> _Supplied data_
++++
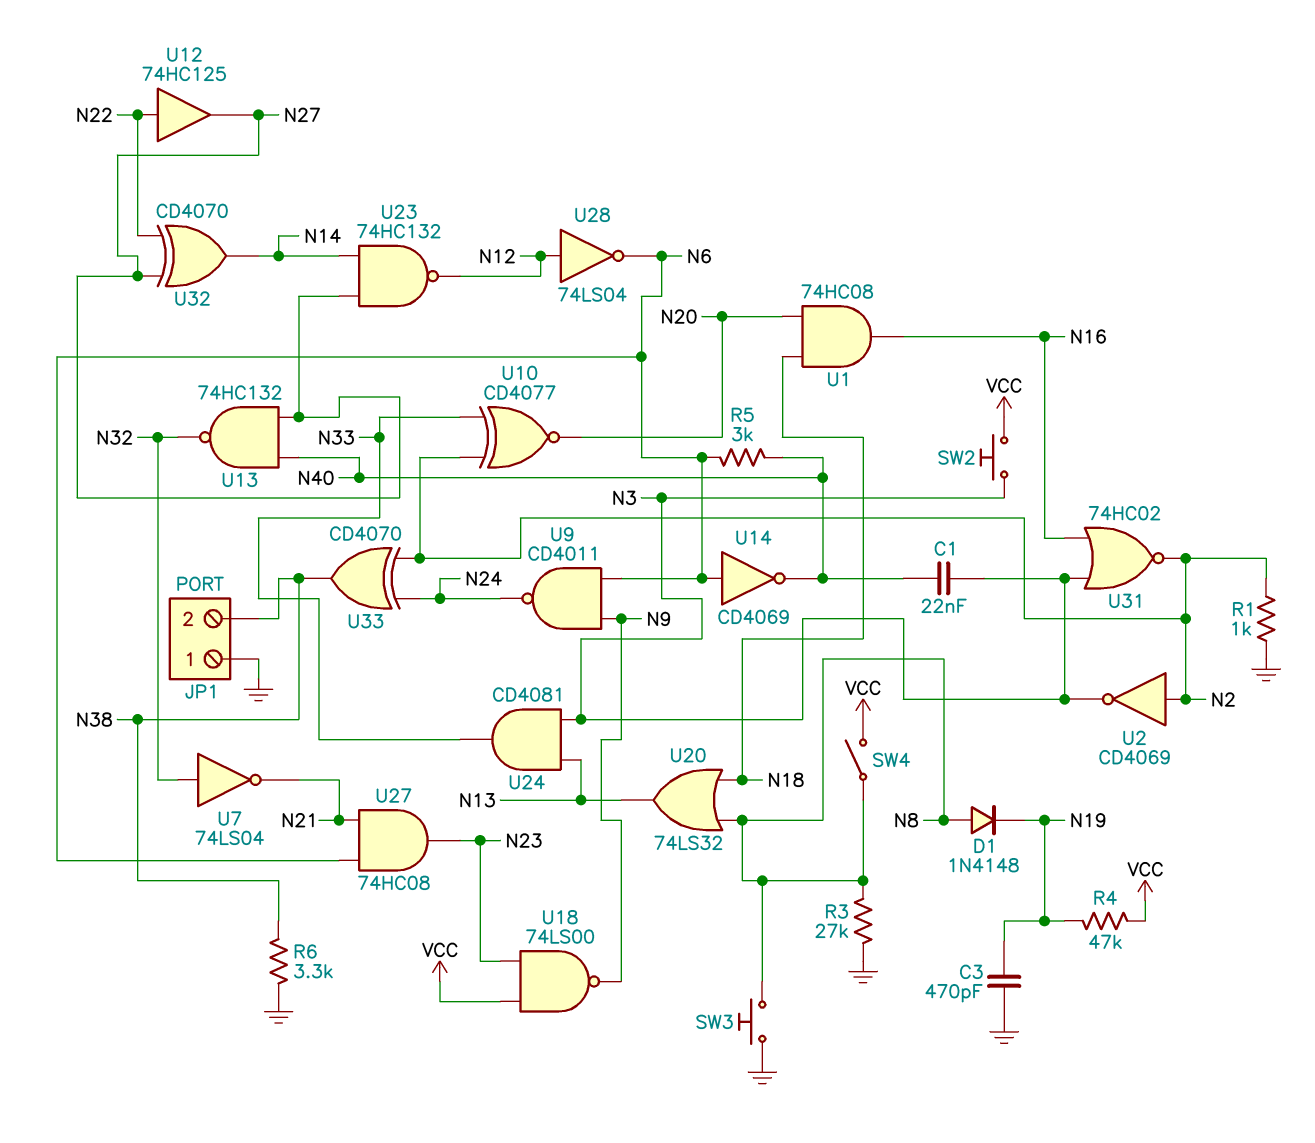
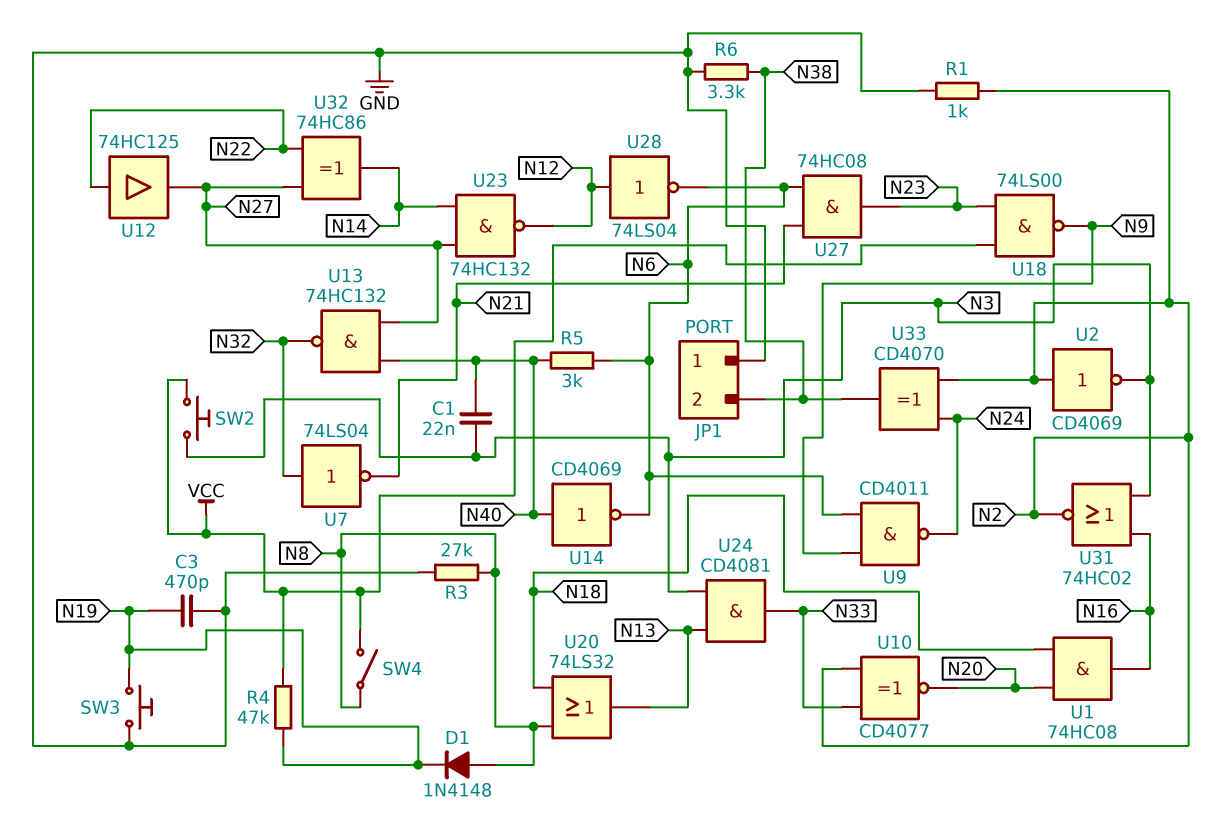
SW3: button (GND, N8) -> button (GND, N19)
U14: NOT CD4069 (in N6, out N40) -> NOT CD4069 (in N40, out N6)
U32: XOR CD4070 (in N22, in N27, out N14) -> XOR 74HC86 (in N22, in N27, out N14)

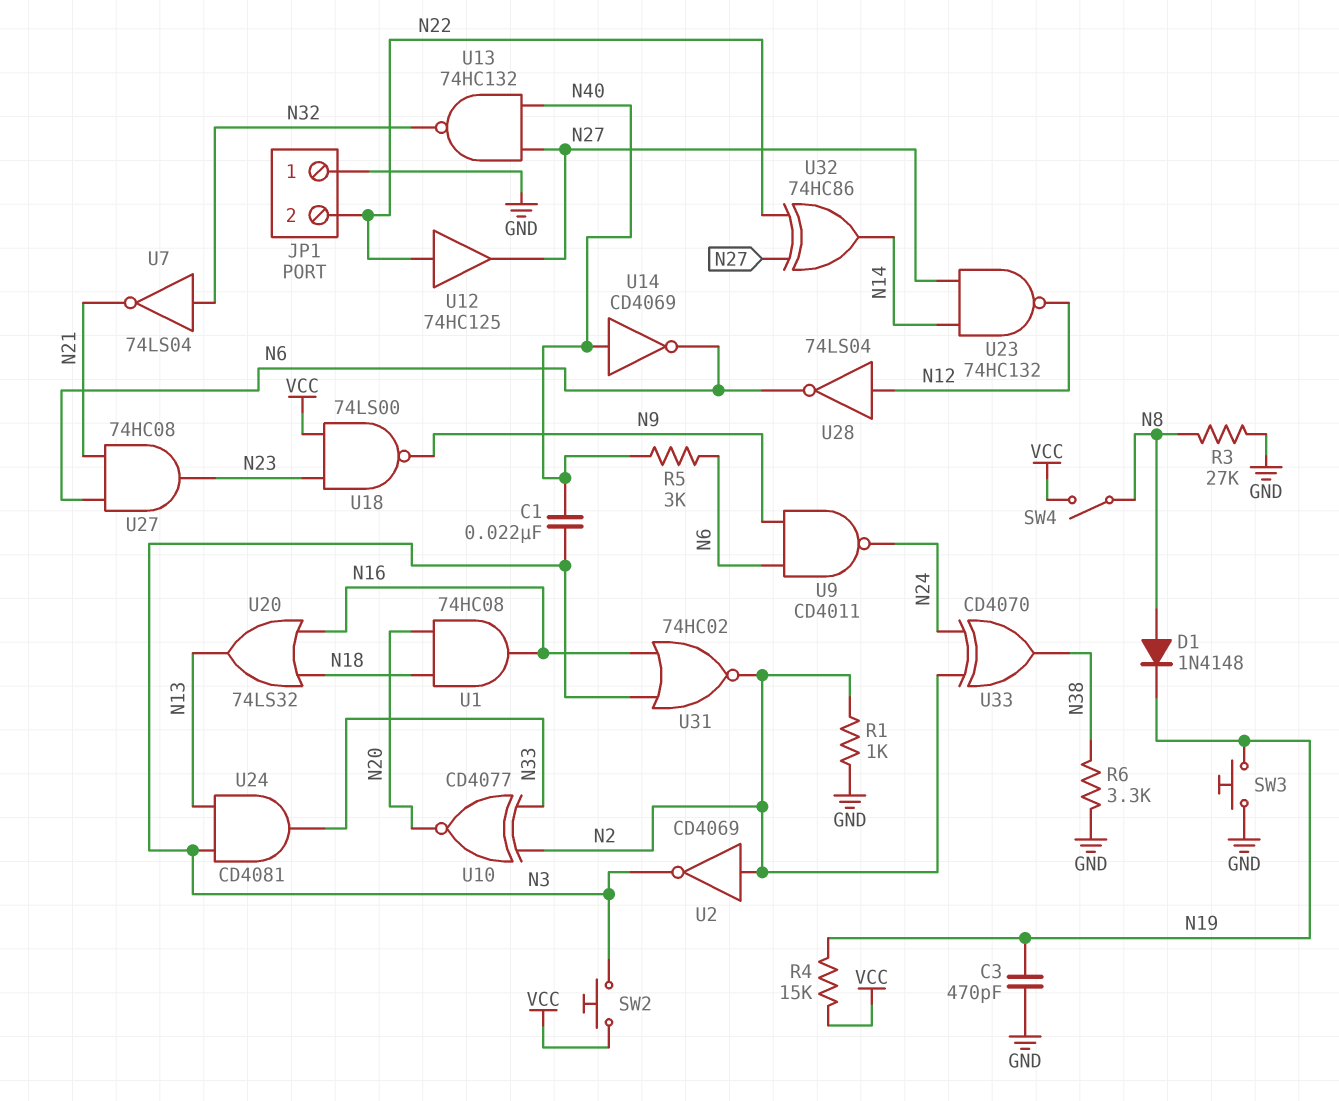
JP1 pin 2: N38 -> N22
R4: 47k (N19, VCC) -> 15k (N19, VCC)
U20: OR 74LS32 (in N8, in N18, out N13) -> OR 74LS32 (in N16, in N18, out N13)

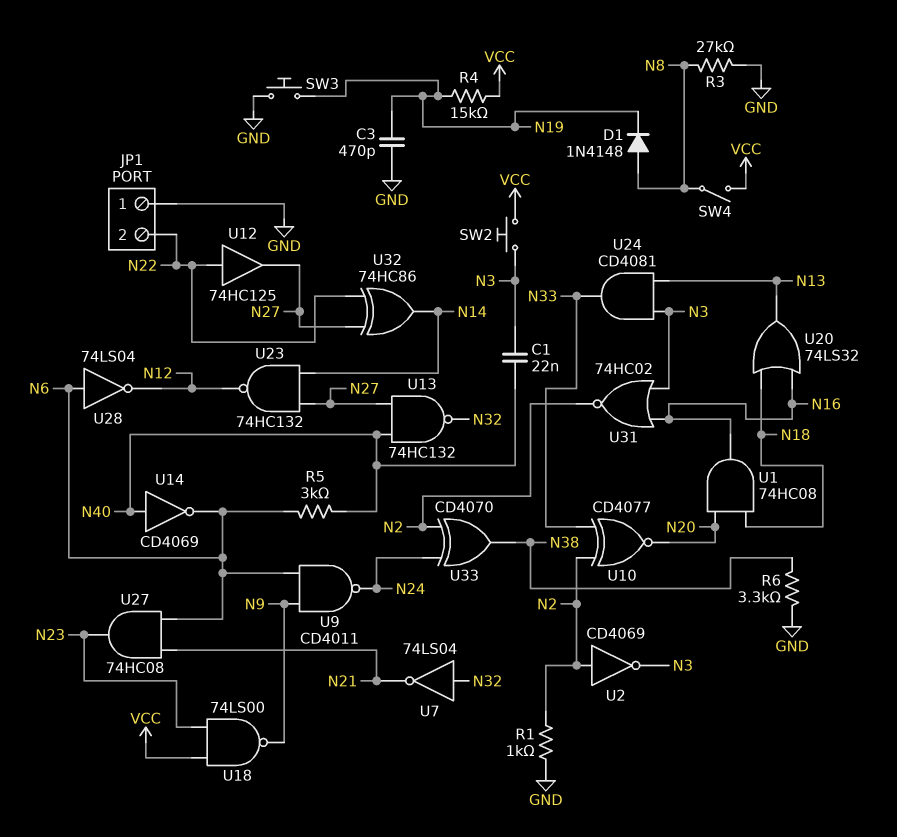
U28: NOT 74LS04 (in N12, out N6) -> NOT 74LS04 (in N6, out N12)

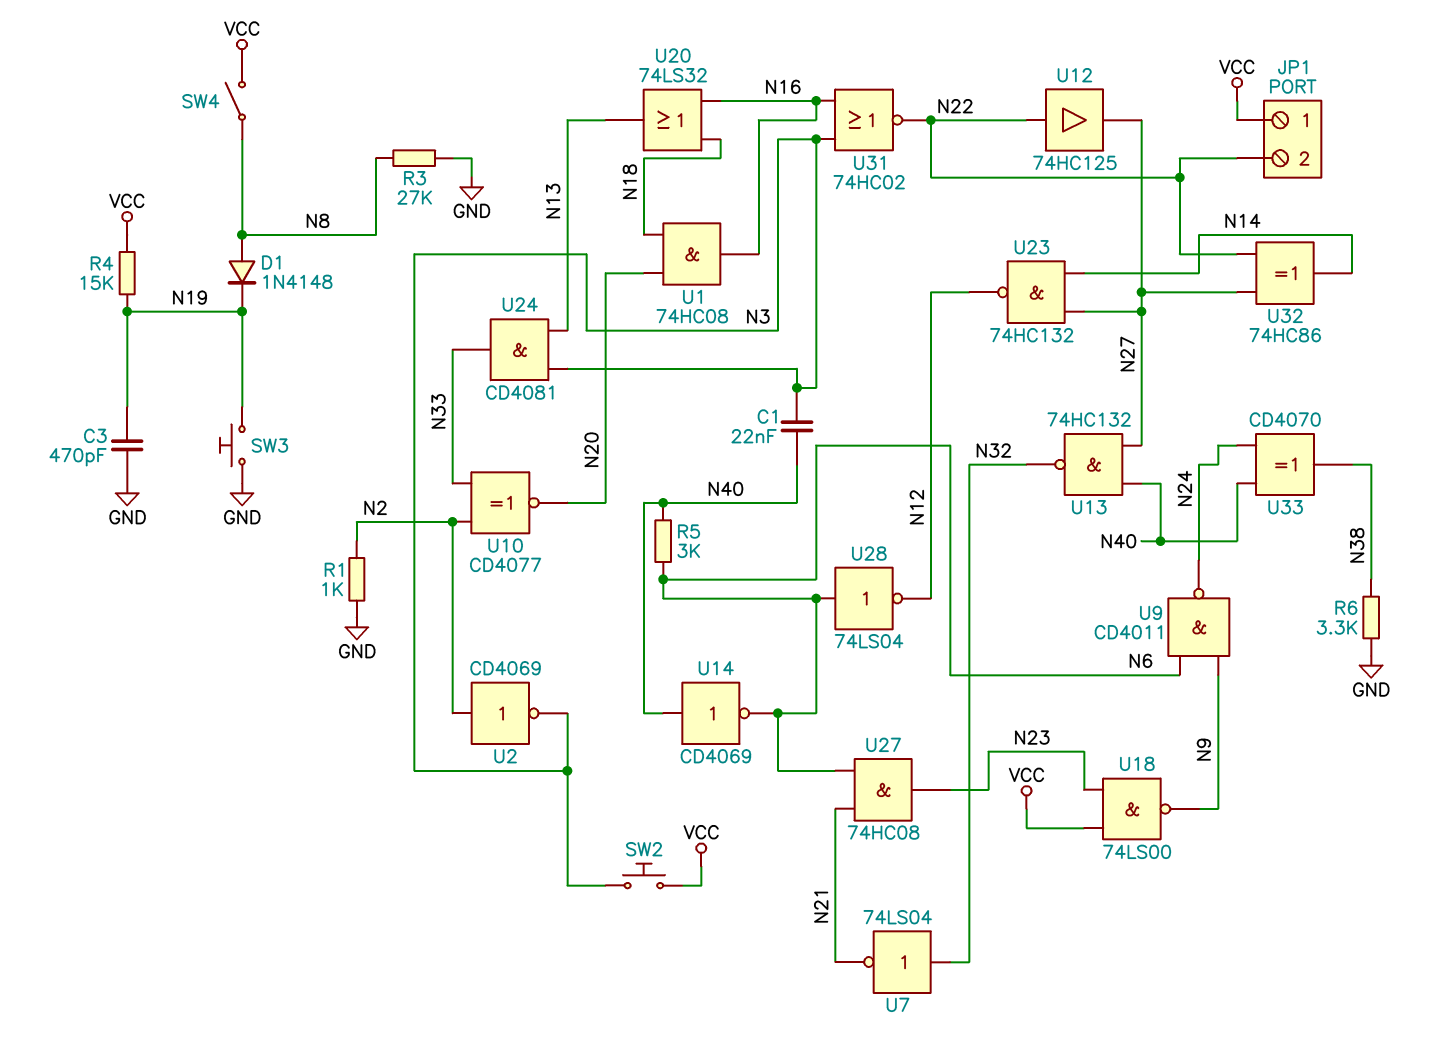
JP1 pin 1: GND -> VCC
U31: NOR 74HC02 (in N3, in N16, out N2) -> NOR 74HC02 (in N3, in N16, out N22)
U33: XOR CD4070 (in N2, in N24, out N38) -> XOR CD4070 (in N24, in N40, out N38)

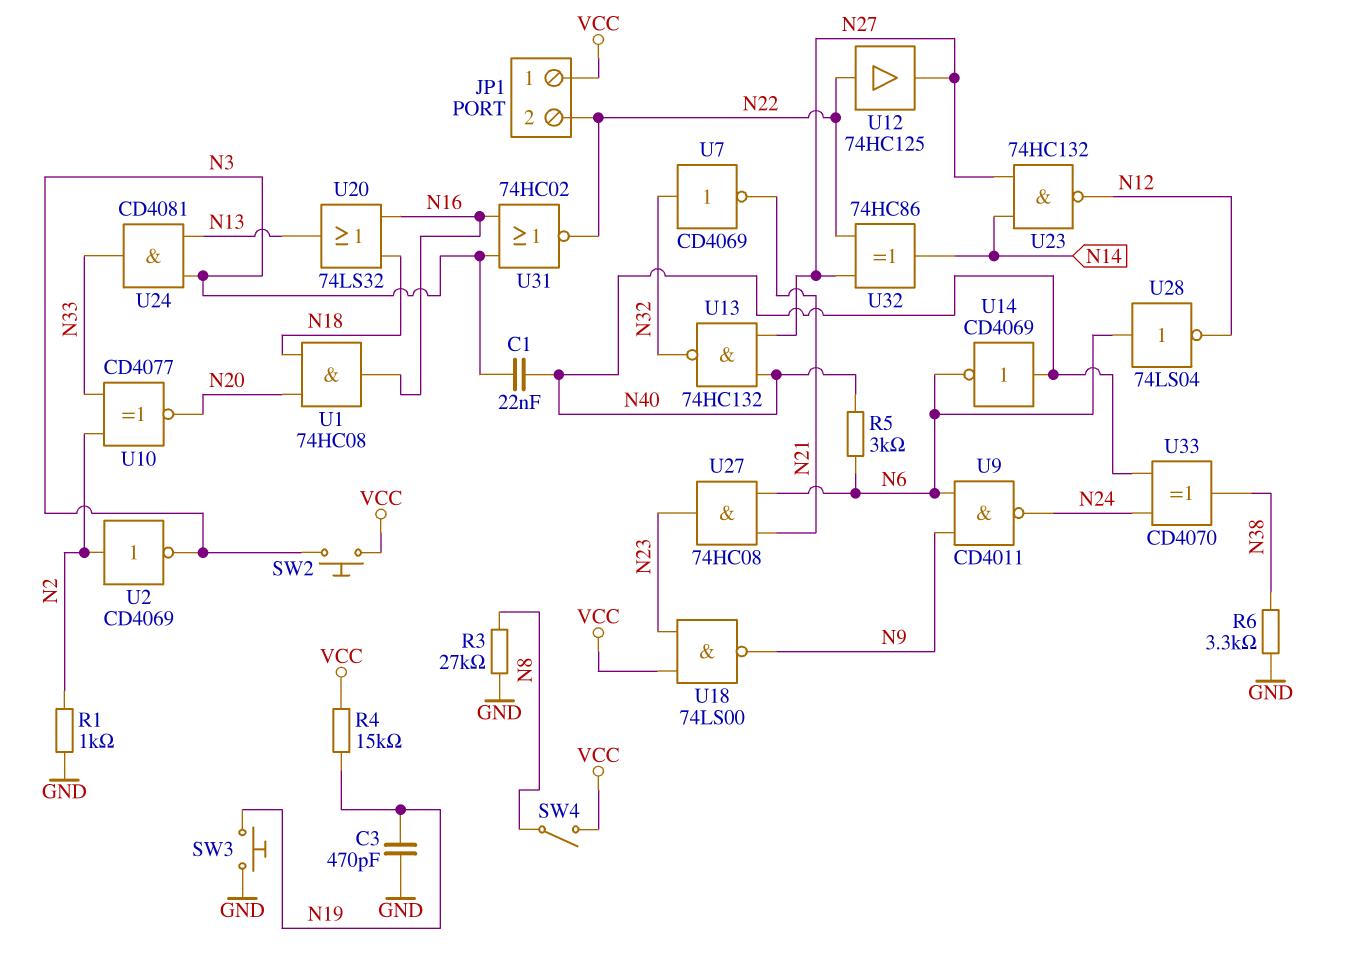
D1: diode 1N4148 (A N8, K N19) -> none
U7: NOT 74LS04 (in N32, out N21) -> NOT CD4069 (in N32, out N21)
++++
> _Your task_
Everything above from the line containing "R4: 47k (N19, VCC) -> 15k (N19, VCC)" down to the line containing "U33: XOR CD4070" is to be duplicated exactly, both lines included, and the pictures are to be omitted.

> _Exercise response_
R4: 47k (N19, VCC) -> 15k (N19, VCC)
U20: OR 74LS32 (in N8, in N18, out N13) -> OR 74LS32 (in N16, in N18, out N13)

U28: NOT 74LS04 (in N12, out N6) -> NOT 74LS04 (in N6, out N12)

JP1 pin 1: GND -> VCC
U31: NOR 74HC02 (in N3, in N16, out N2) -> NOR 74HC02 (in N3, in N16, out N22)
U33: XOR CD4070 (in N2, in N24, out N38) -> XOR CD4070 (in N24, in N40, out N38)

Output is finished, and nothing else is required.